BEGIN

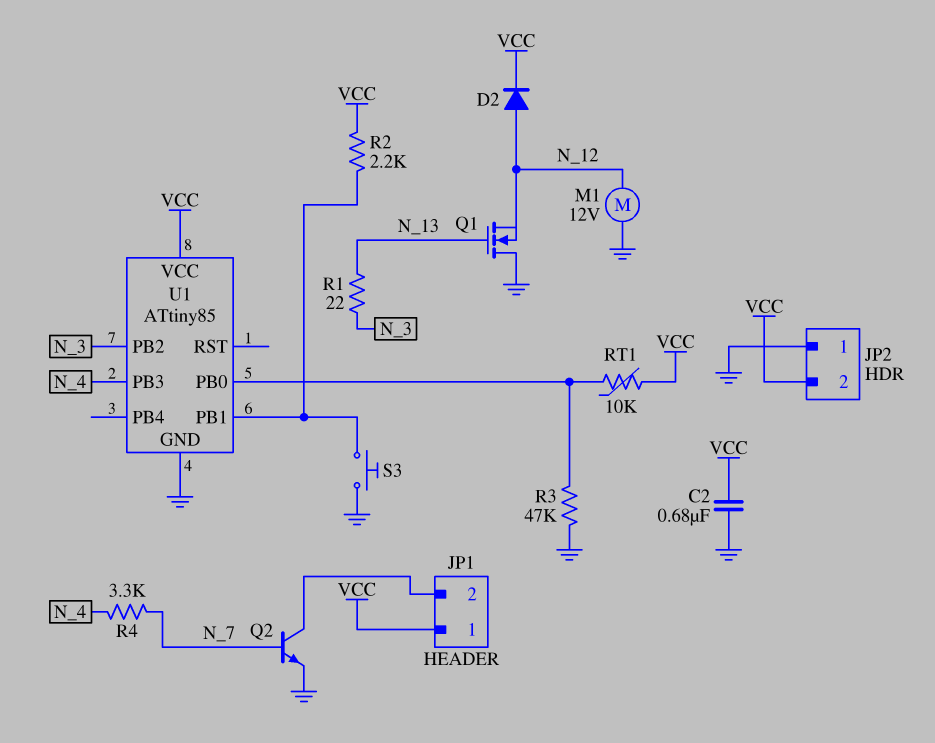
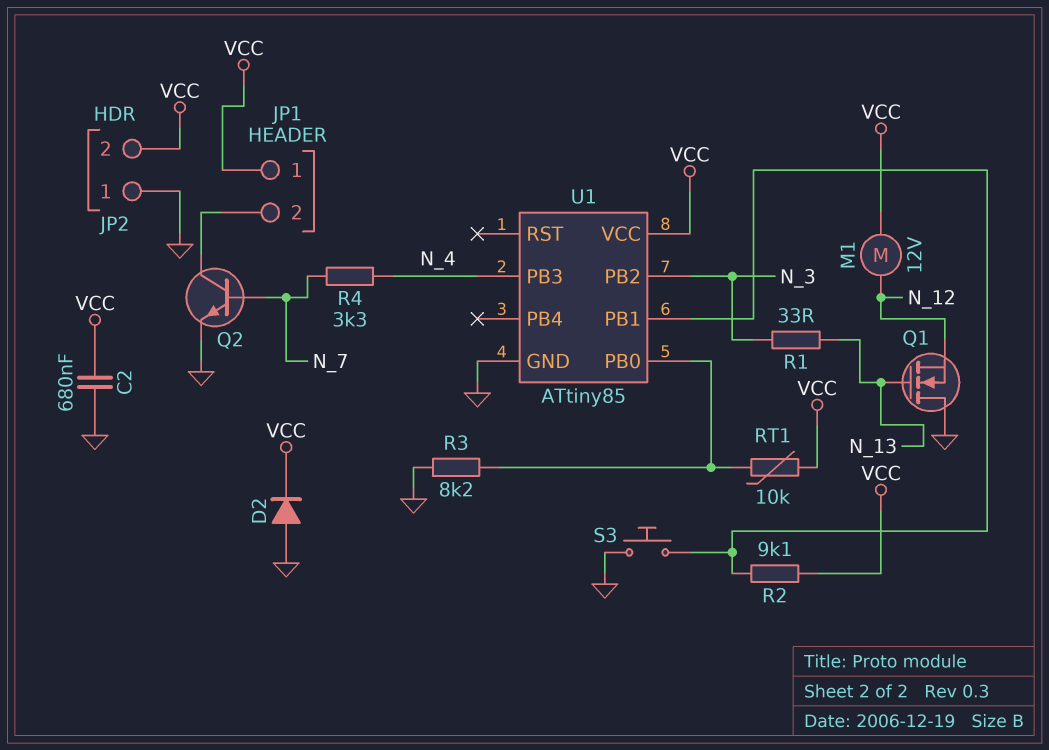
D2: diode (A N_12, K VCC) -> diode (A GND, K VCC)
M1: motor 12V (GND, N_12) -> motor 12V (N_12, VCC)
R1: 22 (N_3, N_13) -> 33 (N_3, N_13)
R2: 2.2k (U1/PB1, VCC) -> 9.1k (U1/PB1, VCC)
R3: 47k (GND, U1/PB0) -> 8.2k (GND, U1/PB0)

END

**DIRECTIONS FOR THIS TASK:**
Repeat the data word for word; drop the pictures.

**COMPLETED EXERCISE:**
D2: diode (A N_12, K VCC) -> diode (A GND, K VCC)
M1: motor 12V (GND, N_12) -> motor 12V (N_12, VCC)
R1: 22 (N_3, N_13) -> 33 (N_3, N_13)
R2: 2.2k (U1/PB1, VCC) -> 9.1k (U1/PB1, VCC)
R3: 47k (GND, U1/PB0) -> 8.2k (GND, U1/PB0)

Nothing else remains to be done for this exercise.